Task statement
Copy out each line in the material below that has the word "shape".
#####
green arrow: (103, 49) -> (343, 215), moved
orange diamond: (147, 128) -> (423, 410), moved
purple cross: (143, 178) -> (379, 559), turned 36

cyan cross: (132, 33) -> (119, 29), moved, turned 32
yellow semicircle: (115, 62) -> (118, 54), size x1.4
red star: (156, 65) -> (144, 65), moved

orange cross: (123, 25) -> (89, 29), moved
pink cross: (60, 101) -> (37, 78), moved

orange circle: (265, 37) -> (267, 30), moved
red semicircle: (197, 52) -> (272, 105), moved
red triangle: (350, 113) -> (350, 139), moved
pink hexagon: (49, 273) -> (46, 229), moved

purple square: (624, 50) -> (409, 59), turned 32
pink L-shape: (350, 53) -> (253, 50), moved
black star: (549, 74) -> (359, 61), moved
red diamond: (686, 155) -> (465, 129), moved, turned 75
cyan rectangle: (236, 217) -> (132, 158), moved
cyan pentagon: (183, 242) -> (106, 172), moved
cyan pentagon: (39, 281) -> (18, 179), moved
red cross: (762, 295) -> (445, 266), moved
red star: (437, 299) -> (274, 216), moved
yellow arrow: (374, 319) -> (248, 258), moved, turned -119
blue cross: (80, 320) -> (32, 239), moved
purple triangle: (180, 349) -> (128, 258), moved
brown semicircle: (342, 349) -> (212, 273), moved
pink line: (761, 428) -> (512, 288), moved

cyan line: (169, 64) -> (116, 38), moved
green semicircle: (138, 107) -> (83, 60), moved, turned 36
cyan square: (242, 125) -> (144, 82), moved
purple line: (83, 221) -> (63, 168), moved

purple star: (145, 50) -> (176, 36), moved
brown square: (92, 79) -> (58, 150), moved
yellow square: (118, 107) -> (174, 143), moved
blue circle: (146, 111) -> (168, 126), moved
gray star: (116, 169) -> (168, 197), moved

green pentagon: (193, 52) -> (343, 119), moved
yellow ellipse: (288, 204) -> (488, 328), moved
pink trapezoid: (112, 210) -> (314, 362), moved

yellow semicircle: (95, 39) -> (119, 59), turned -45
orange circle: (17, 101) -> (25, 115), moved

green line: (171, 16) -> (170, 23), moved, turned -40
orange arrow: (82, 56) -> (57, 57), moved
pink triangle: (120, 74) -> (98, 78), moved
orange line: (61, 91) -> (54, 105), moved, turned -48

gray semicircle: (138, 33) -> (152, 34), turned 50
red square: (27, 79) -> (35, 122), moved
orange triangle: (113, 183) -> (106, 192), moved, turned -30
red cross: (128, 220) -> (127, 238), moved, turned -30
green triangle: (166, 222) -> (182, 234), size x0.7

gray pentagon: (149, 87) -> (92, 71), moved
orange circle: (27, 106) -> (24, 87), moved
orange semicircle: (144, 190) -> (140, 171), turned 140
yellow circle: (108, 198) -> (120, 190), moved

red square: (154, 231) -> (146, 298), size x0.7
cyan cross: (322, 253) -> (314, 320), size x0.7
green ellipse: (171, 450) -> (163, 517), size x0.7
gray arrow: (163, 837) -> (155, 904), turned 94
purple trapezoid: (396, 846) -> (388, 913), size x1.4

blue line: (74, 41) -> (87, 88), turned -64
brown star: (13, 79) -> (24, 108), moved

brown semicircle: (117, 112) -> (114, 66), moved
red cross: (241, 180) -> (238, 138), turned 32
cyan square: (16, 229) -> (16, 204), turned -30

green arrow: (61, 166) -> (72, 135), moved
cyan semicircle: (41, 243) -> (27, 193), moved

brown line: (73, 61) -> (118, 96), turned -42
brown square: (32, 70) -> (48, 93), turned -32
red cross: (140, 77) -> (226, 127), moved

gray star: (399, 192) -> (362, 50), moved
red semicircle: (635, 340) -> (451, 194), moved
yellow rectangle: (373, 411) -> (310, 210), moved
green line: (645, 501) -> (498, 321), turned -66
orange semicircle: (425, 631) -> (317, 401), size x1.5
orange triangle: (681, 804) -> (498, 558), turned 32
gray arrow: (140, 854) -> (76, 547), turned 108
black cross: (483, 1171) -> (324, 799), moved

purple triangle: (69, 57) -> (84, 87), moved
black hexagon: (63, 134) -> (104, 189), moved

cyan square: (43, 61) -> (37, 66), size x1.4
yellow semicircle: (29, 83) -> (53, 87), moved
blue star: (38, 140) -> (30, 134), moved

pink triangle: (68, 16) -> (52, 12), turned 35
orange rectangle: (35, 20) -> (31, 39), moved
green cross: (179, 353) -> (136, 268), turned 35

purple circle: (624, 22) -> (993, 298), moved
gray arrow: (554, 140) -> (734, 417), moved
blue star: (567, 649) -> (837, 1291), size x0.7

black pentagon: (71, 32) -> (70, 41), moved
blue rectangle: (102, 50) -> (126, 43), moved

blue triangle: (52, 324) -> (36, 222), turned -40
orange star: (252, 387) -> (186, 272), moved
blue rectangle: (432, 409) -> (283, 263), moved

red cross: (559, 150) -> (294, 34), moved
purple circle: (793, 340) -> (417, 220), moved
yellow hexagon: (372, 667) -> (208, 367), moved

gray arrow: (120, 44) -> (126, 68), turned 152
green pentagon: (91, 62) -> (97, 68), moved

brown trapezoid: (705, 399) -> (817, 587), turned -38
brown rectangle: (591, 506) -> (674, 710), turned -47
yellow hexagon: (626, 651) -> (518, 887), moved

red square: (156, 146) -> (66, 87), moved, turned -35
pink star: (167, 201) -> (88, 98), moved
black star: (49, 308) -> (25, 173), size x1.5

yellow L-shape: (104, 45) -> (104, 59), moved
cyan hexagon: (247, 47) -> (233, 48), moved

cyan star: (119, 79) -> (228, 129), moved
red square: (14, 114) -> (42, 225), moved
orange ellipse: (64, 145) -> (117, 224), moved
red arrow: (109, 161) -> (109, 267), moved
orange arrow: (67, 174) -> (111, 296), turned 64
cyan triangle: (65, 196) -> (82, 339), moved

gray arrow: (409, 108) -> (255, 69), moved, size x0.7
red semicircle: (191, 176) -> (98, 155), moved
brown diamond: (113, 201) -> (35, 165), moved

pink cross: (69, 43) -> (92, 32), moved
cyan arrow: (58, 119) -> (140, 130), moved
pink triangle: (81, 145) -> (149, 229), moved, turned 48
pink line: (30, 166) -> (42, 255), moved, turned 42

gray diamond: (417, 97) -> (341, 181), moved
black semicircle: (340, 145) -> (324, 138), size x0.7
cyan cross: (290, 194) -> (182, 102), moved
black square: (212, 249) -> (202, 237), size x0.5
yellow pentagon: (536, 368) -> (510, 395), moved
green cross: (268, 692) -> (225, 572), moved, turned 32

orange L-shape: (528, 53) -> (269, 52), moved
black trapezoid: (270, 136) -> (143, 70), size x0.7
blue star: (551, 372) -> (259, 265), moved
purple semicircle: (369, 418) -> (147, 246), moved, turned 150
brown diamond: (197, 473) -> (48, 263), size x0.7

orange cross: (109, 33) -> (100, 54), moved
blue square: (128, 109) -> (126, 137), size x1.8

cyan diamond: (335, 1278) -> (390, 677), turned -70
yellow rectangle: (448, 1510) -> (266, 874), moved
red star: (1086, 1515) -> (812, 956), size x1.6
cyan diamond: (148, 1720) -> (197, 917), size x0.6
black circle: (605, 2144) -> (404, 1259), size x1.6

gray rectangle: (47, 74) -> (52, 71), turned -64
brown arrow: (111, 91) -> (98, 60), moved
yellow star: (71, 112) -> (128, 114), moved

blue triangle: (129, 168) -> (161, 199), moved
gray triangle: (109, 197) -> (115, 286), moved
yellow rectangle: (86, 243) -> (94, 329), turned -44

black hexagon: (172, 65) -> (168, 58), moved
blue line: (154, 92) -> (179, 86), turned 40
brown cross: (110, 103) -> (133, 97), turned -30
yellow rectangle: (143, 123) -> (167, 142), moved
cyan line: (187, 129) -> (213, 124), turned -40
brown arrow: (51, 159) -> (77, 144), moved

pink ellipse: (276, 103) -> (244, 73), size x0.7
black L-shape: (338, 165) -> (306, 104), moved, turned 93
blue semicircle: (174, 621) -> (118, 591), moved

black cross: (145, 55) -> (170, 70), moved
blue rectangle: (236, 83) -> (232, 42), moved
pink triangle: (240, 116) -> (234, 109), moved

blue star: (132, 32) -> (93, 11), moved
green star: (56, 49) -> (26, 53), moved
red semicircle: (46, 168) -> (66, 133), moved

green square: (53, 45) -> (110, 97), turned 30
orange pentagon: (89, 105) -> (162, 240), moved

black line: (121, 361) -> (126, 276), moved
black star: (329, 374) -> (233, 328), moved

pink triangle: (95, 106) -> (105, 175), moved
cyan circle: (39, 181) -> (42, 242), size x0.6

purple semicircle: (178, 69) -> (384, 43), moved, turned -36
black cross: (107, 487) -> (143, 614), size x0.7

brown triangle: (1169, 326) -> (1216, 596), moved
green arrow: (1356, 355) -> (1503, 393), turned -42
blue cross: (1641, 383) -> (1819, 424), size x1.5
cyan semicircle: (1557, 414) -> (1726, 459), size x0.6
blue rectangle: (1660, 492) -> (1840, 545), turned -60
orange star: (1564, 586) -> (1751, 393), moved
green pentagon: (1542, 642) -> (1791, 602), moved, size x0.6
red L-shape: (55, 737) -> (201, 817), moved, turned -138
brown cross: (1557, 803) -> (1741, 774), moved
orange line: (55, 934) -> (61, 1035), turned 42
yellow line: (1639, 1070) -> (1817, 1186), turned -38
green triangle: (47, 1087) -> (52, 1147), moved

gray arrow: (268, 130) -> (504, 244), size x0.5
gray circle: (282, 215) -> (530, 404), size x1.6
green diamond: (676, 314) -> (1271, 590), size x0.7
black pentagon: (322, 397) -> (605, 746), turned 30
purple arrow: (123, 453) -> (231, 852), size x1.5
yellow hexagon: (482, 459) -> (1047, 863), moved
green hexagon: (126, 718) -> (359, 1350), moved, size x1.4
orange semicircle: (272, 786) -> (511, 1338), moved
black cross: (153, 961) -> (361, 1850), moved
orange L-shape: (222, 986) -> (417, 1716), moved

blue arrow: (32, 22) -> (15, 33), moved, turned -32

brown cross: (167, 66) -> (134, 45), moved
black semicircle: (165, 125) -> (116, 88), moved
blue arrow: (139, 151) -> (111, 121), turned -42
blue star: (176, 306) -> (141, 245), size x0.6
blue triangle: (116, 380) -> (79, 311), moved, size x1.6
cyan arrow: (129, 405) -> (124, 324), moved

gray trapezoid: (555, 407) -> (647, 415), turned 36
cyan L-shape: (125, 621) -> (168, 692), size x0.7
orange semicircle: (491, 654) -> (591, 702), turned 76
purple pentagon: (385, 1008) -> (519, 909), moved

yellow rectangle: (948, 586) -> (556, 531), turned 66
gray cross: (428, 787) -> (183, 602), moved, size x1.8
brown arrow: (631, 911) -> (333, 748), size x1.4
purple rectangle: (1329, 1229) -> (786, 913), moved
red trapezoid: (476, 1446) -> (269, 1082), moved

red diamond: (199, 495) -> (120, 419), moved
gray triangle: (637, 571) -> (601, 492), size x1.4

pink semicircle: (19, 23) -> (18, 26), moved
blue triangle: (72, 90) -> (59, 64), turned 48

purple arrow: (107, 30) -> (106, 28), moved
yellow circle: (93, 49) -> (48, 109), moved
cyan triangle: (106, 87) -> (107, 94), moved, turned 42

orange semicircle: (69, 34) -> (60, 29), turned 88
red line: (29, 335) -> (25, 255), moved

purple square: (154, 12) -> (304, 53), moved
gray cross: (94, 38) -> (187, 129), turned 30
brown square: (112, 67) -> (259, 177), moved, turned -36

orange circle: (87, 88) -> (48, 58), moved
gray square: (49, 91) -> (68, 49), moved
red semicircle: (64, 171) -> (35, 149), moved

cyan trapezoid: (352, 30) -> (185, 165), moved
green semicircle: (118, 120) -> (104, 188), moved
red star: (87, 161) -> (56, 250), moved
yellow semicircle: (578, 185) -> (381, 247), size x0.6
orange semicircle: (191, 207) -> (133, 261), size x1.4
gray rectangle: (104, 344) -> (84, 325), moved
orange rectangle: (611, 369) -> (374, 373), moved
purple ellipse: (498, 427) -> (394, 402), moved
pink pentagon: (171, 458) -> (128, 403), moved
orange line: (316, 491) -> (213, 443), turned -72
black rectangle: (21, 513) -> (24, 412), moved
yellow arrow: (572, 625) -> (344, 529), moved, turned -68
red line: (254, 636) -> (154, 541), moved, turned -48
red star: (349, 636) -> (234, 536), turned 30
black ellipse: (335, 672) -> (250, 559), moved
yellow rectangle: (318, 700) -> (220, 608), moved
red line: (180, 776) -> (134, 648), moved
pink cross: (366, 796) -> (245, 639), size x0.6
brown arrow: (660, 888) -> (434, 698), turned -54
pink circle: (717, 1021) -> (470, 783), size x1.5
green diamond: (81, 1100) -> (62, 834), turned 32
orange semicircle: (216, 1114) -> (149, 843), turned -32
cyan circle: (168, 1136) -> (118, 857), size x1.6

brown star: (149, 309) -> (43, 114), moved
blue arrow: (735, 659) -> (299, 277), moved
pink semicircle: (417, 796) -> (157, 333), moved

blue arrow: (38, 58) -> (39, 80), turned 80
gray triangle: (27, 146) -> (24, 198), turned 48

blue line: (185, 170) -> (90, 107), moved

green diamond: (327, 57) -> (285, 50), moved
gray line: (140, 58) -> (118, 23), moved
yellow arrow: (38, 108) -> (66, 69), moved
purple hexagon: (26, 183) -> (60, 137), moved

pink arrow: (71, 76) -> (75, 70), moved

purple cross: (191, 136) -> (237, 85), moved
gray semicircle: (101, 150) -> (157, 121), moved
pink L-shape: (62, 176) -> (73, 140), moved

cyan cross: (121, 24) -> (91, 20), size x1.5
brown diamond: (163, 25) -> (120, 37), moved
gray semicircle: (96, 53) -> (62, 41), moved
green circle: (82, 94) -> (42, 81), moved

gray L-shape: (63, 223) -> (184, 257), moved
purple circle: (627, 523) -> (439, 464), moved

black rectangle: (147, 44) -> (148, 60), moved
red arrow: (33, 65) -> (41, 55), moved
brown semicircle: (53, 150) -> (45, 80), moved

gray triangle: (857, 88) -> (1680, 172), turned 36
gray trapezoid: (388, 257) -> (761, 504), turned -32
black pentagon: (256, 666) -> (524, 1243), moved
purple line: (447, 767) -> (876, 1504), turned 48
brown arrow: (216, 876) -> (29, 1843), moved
#####
The answer
pink L-shape: (350, 53) -> (253, 50), moved
yellow L-shape: (104, 45) -> (104, 59), moved
orange L-shape: (528, 53) -> (269, 52), moved
black L-shape: (338, 165) -> (306, 104), moved, turned 93
red L-shape: (55, 737) -> (201, 817), moved, turned -138
orange L-shape: (222, 986) -> (417, 1716), moved
cyan L-shape: (125, 621) -> (168, 692), size x0.7
pink L-shape: (62, 176) -> (73, 140), moved
gray L-shape: (63, 223) -> (184, 257), moved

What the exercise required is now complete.